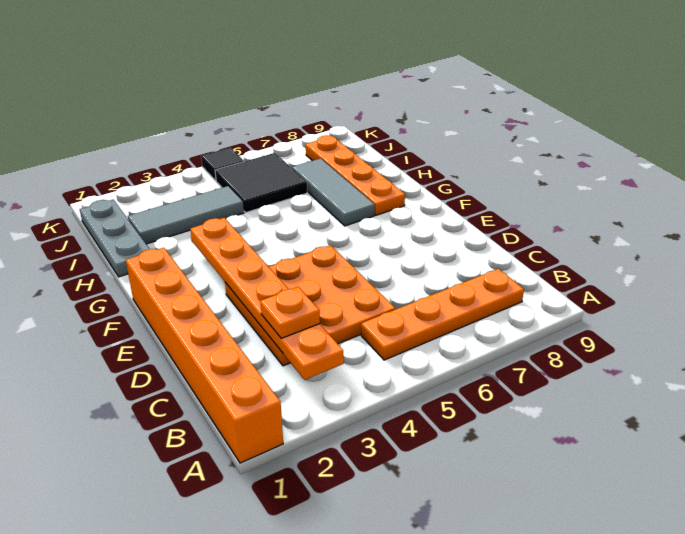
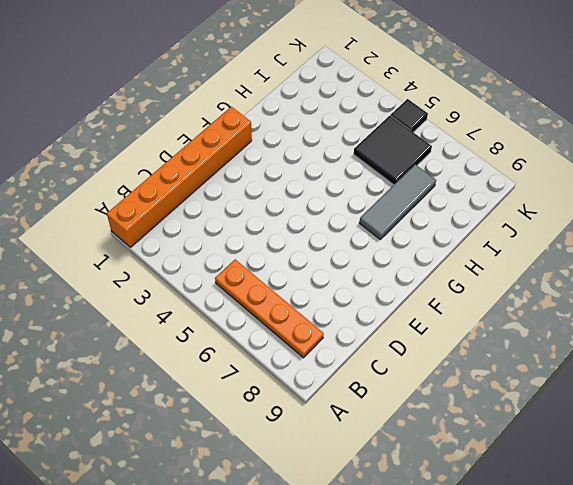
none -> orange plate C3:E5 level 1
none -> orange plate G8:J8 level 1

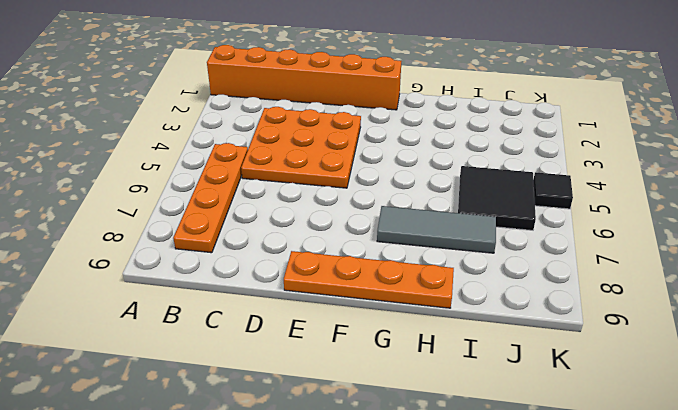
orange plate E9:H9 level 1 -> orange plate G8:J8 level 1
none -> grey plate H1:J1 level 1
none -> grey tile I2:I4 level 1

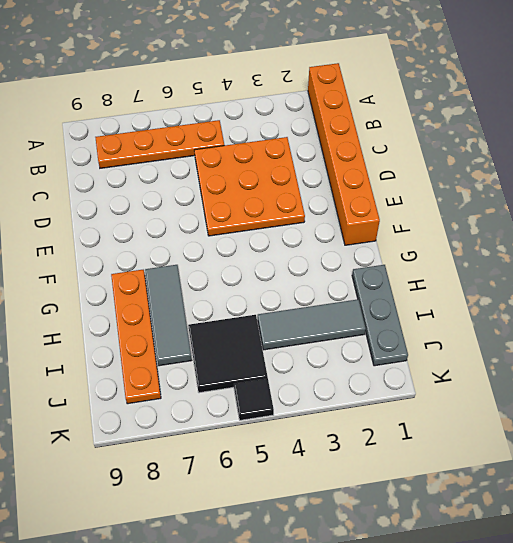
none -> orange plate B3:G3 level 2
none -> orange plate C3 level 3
...
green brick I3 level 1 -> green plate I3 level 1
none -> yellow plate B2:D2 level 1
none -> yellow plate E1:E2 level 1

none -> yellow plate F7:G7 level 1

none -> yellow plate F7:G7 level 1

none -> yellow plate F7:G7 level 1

- Instructions to follow
Now transcribe the lines above exactly, starting at the line containing "orange plate E9:H9" and ending at the line containing "none -> orange plate C3 level 3", both lines included, pictures excluded.

- Completed task
orange plate E9:H9 level 1 -> orange plate G8:J8 level 1
none -> grey plate H1:J1 level 1
none -> grey tile I2:I4 level 1

none -> orange plate B3:G3 level 2
none -> orange plate C3 level 3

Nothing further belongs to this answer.